(Data records):
------------------------

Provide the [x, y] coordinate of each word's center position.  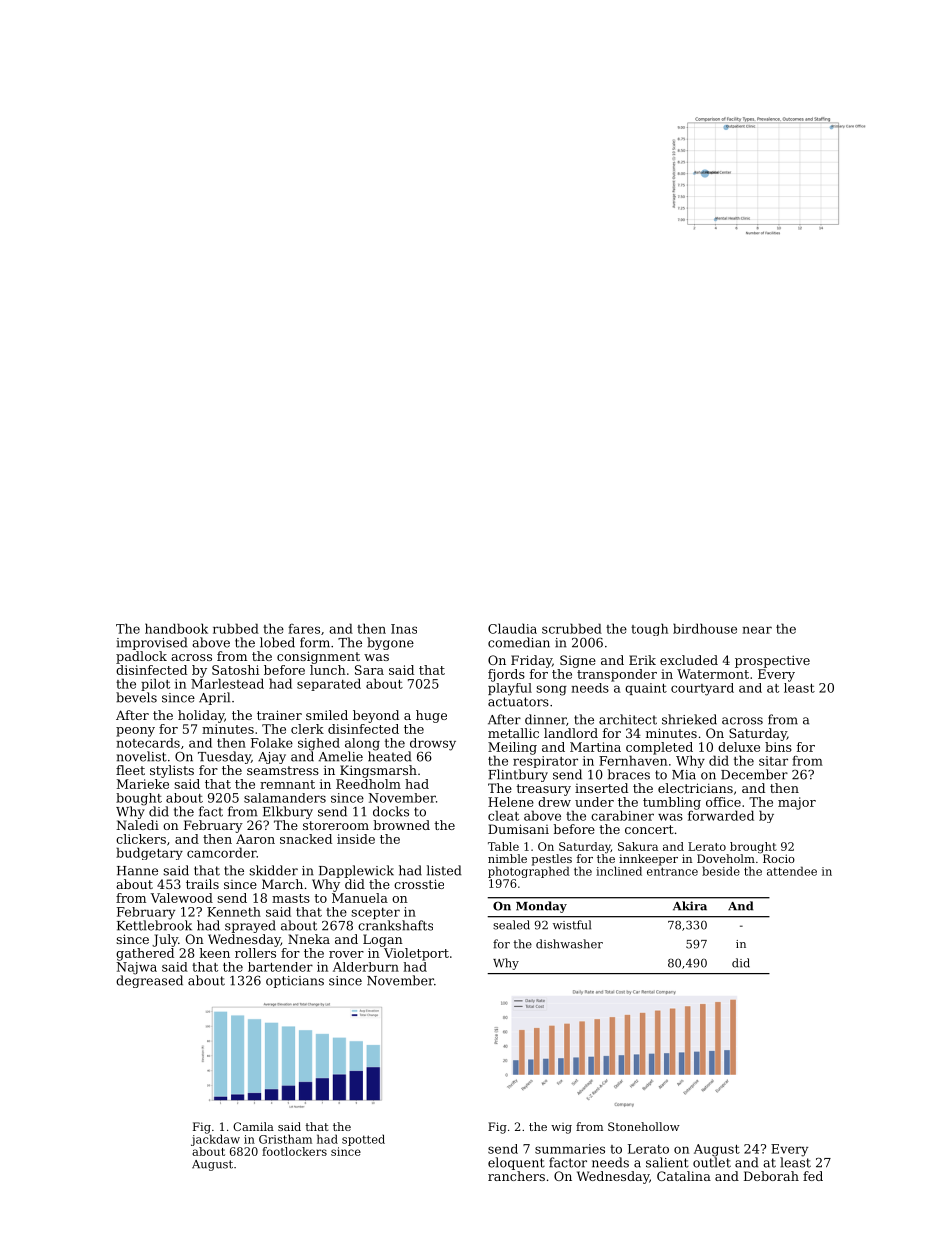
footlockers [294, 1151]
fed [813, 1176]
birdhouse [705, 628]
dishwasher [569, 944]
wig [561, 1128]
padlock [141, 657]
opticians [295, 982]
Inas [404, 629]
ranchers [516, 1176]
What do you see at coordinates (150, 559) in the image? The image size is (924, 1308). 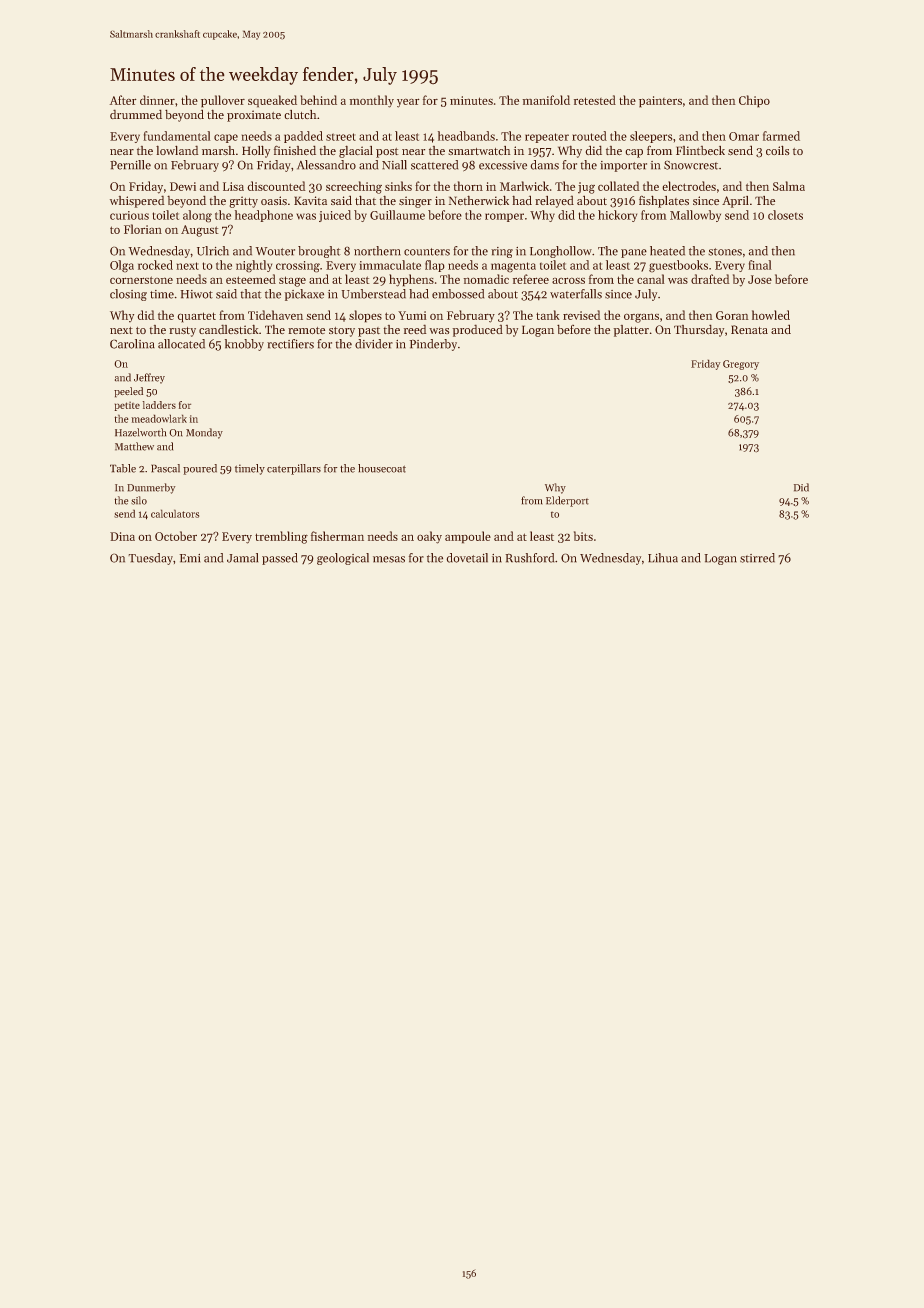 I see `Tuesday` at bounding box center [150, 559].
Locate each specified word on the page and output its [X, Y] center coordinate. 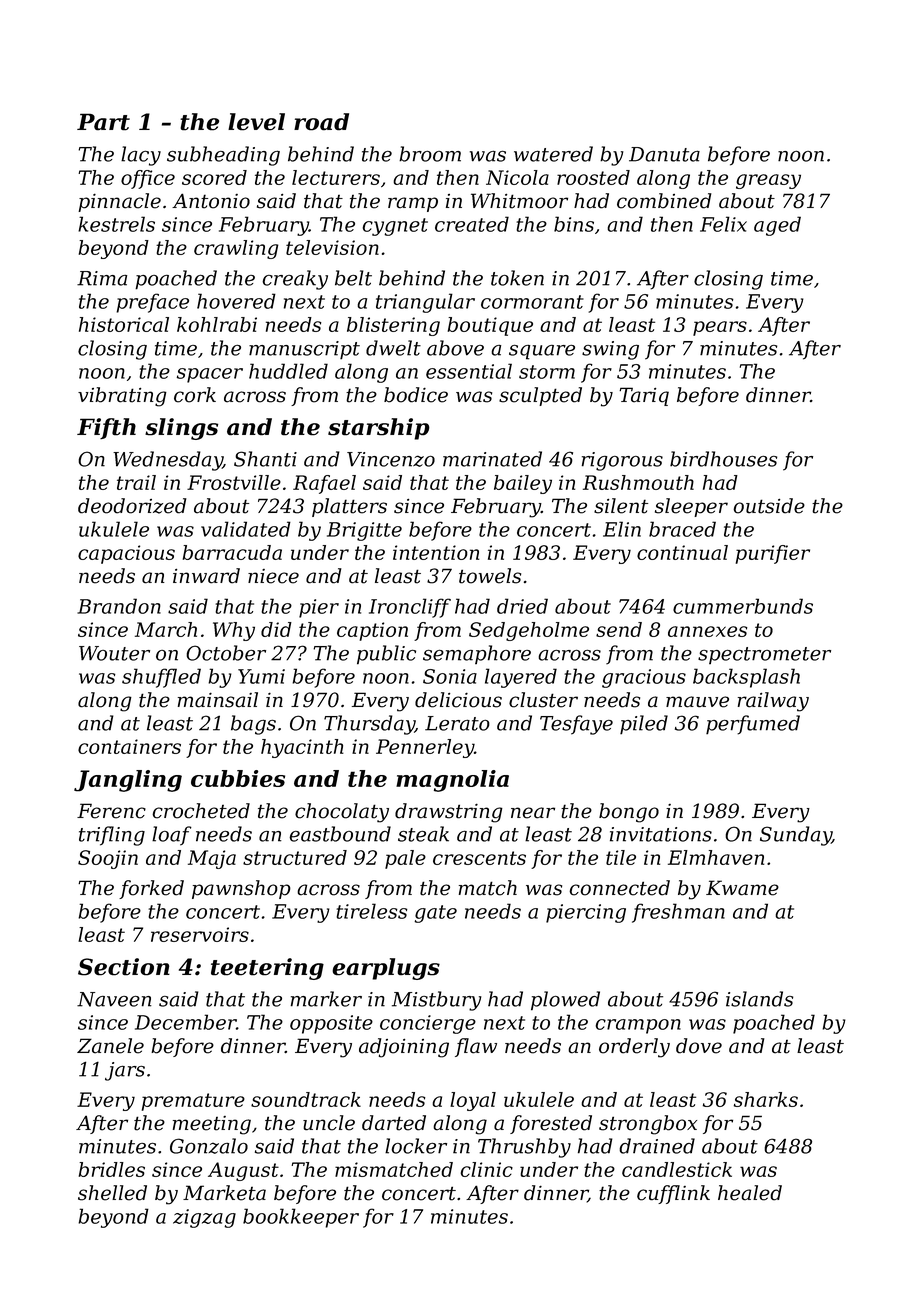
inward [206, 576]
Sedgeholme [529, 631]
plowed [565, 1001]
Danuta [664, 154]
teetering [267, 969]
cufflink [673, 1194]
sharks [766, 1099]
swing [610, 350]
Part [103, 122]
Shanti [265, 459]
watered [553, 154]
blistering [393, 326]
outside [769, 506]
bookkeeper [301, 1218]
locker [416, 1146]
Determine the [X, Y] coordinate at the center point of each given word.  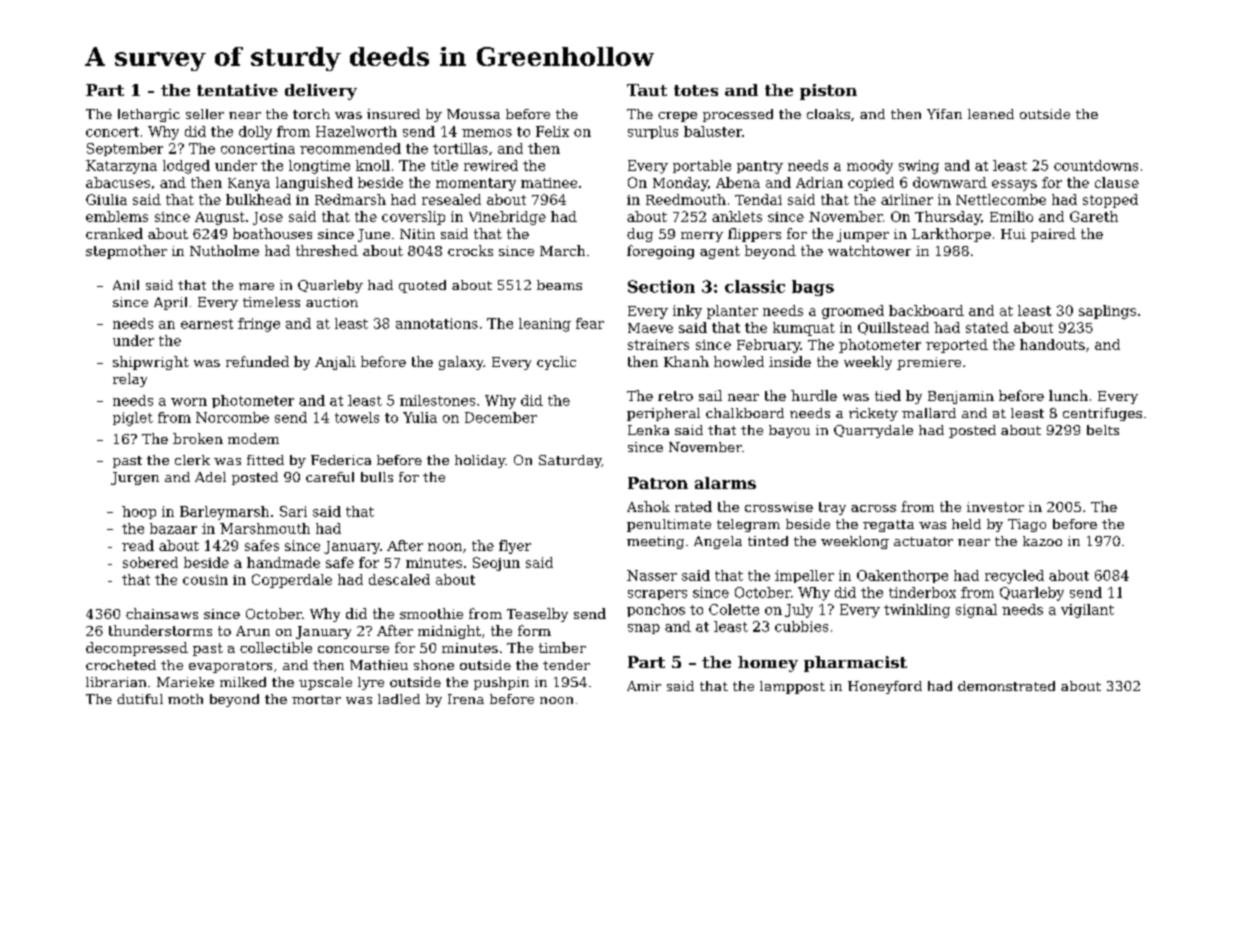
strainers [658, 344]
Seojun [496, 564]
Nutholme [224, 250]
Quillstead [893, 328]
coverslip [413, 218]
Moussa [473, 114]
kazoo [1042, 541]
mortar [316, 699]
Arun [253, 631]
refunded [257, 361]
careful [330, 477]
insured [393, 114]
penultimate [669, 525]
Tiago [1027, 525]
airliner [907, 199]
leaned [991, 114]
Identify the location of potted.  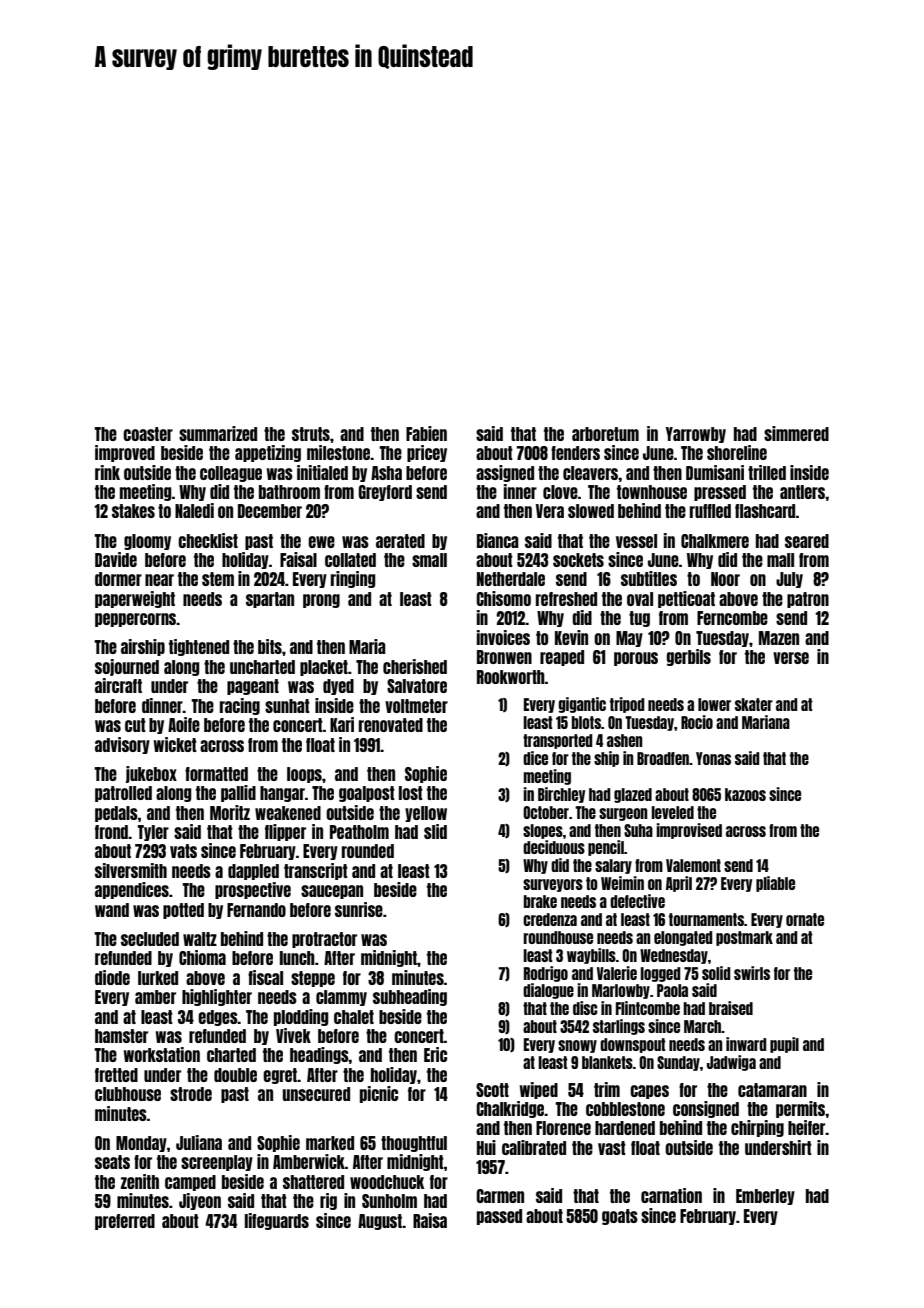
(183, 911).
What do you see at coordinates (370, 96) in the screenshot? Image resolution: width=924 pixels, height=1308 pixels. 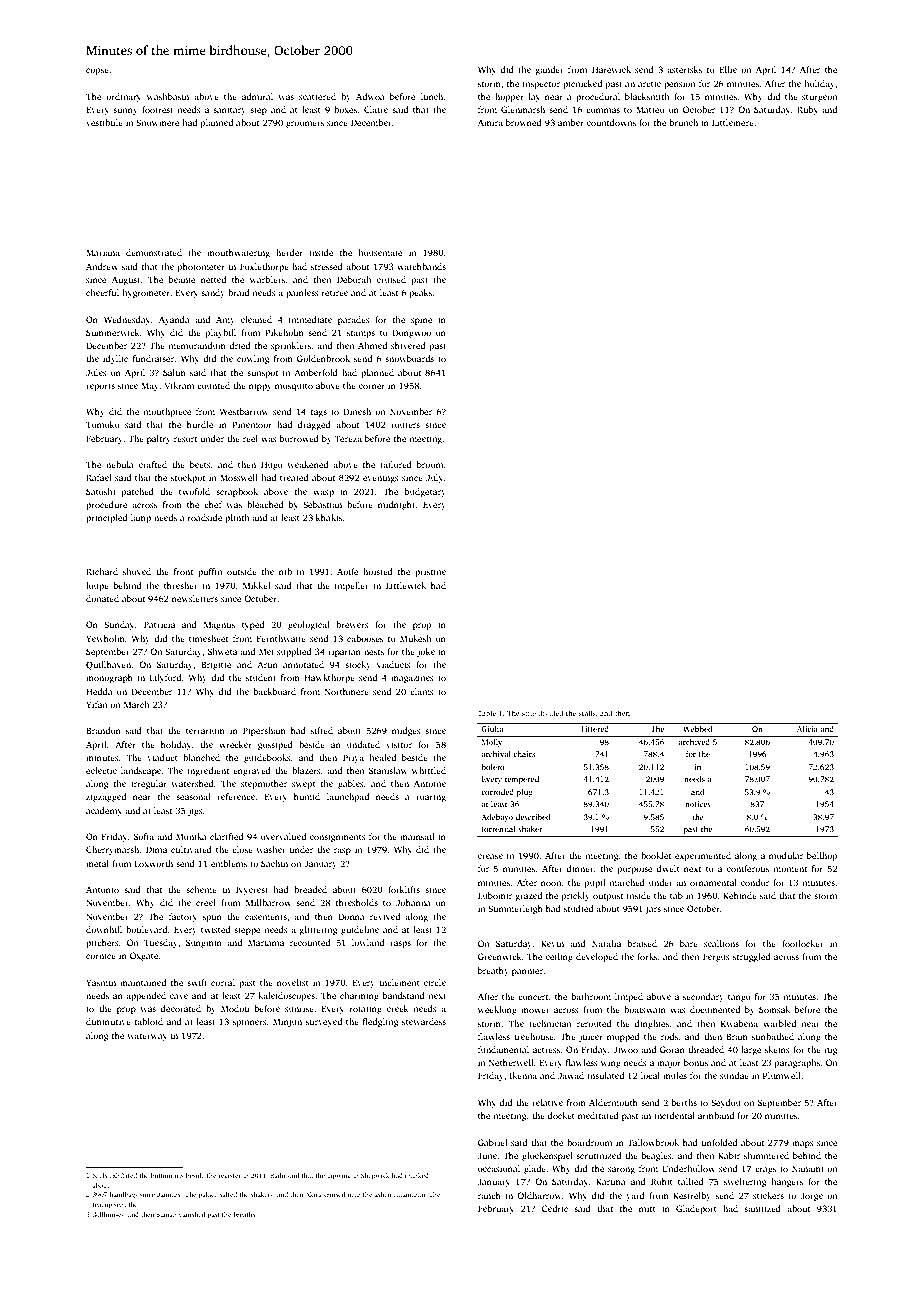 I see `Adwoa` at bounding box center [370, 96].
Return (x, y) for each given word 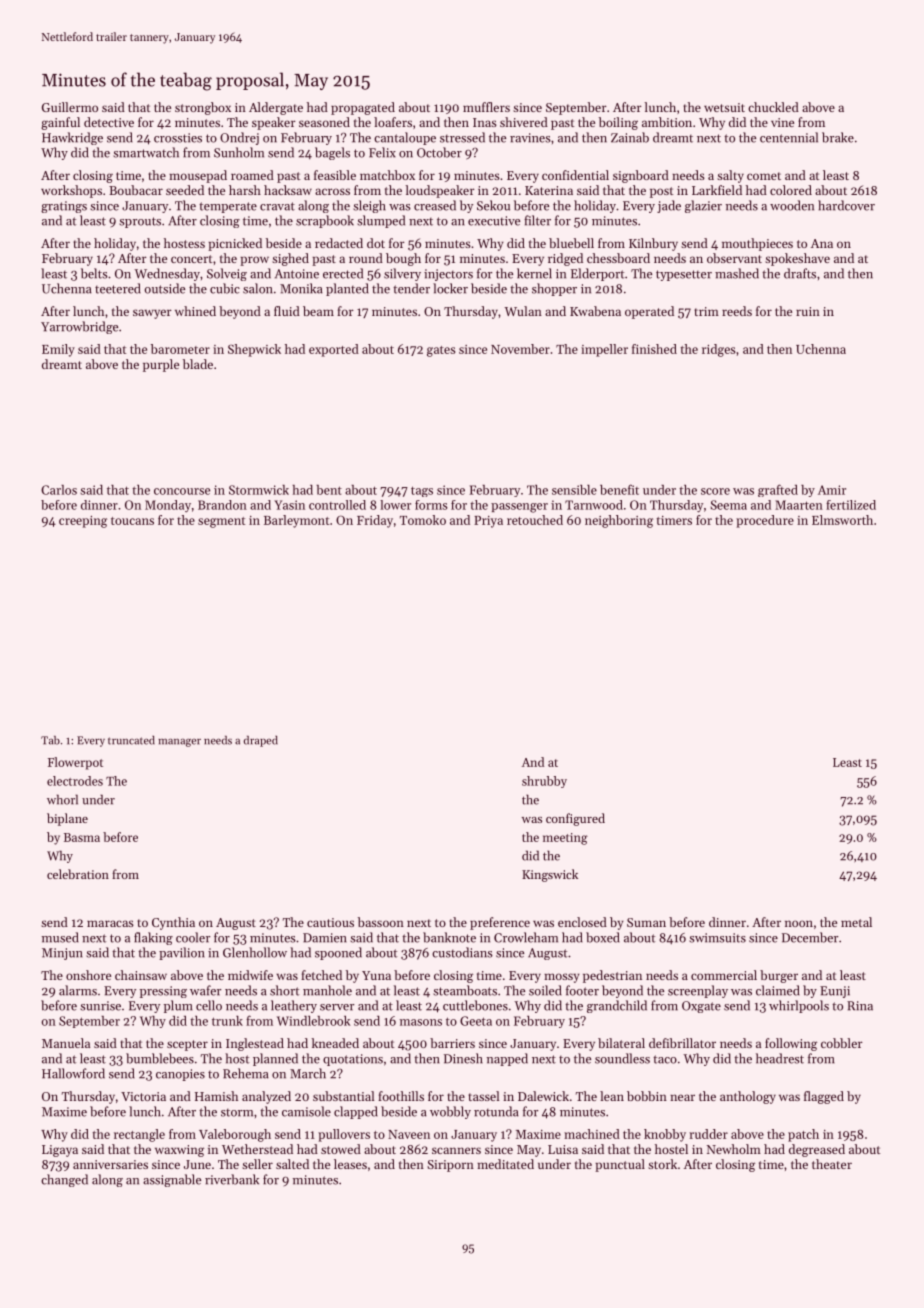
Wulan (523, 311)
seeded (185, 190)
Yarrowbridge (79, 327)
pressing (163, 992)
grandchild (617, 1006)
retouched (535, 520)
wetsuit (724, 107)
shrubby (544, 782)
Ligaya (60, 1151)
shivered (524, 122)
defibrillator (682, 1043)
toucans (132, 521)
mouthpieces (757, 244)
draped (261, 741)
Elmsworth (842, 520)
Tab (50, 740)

------------------------

(Work to be completed):
Can you repeat word for word the lines of the listing above from the line holding "grandchild (617, 1006)" through the end of the listing, both included?

(Right answer):
grandchild (617, 1006)
retouched (535, 520)
wetsuit (724, 107)
shrubby (544, 782)
Ligaya (60, 1151)
shivered (524, 122)
defibrillator (682, 1043)
toucans (132, 521)
mouthpieces (757, 244)
draped (261, 741)
Elmsworth (842, 520)
Tab (50, 740)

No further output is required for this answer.